►

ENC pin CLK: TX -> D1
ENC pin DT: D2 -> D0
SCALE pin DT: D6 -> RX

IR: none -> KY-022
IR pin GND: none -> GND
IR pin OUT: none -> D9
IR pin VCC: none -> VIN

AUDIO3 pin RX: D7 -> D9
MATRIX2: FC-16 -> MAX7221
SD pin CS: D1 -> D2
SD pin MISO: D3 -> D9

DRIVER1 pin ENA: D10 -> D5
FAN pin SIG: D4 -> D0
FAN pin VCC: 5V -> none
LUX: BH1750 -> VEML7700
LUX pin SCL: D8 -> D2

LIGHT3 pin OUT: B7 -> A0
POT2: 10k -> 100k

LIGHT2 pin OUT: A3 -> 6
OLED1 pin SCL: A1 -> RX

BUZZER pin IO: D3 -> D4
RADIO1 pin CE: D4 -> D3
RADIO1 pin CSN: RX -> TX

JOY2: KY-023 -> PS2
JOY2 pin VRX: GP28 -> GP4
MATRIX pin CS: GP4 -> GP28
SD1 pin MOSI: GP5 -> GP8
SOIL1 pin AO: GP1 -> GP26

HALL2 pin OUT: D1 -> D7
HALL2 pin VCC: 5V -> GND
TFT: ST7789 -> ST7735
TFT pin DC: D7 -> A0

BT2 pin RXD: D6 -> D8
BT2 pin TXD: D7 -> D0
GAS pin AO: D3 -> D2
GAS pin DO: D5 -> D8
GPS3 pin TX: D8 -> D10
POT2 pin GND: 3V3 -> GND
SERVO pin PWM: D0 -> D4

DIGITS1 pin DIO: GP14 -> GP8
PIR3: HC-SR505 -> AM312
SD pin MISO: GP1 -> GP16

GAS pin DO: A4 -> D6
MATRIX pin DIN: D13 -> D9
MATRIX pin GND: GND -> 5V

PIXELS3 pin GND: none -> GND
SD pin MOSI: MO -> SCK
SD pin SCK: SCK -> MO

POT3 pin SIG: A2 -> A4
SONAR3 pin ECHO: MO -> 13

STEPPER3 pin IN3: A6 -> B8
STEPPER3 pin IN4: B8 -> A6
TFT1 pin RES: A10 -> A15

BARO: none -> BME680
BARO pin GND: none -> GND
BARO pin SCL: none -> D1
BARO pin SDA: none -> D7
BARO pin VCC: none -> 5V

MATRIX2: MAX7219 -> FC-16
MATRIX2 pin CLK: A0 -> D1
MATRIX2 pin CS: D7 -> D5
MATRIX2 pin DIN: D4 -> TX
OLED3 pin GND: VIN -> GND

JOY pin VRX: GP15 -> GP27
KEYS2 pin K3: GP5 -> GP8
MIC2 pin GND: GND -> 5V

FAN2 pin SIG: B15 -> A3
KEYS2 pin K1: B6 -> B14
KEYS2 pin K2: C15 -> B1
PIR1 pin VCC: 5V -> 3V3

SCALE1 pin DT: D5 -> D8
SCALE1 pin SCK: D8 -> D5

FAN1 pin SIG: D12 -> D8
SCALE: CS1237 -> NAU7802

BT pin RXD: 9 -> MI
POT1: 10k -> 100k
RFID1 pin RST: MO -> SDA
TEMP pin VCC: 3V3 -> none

◄

## Exercise instructions
What you give back should be only the lines of the records above, starting at the line with "JOY2: KY-023 -> PS2" and ending at the line with "SD pin MOSI: MO -> SCK", restated word for word.

## Reply
JOY2: KY-023 -> PS2
JOY2 pin VRX: GP28 -> GP4
MATRIX pin CS: GP4 -> GP28
SD1 pin MOSI: GP5 -> GP8
SOIL1 pin AO: GP1 -> GP26

HALL2 pin OUT: D1 -> D7
HALL2 pin VCC: 5V -> GND
TFT: ST7789 -> ST7735
TFT pin DC: D7 -> A0

BT2 pin RXD: D6 -> D8
BT2 pin TXD: D7 -> D0
GAS pin AO: D3 -> D2
GAS pin DO: D5 -> D8
GPS3 pin TX: D8 -> D10
POT2 pin GND: 3V3 -> GND
SERVO pin PWM: D0 -> D4

DIGITS1 pin DIO: GP14 -> GP8
PIR3: HC-SR505 -> AM312
SD pin MISO: GP1 -> GP16

GAS pin DO: A4 -> D6
MATRIX pin DIN: D13 -> D9
MATRIX pin GND: GND -> 5V

PIXELS3 pin GND: none -> GND
SD pin MOSI: MO -> SCK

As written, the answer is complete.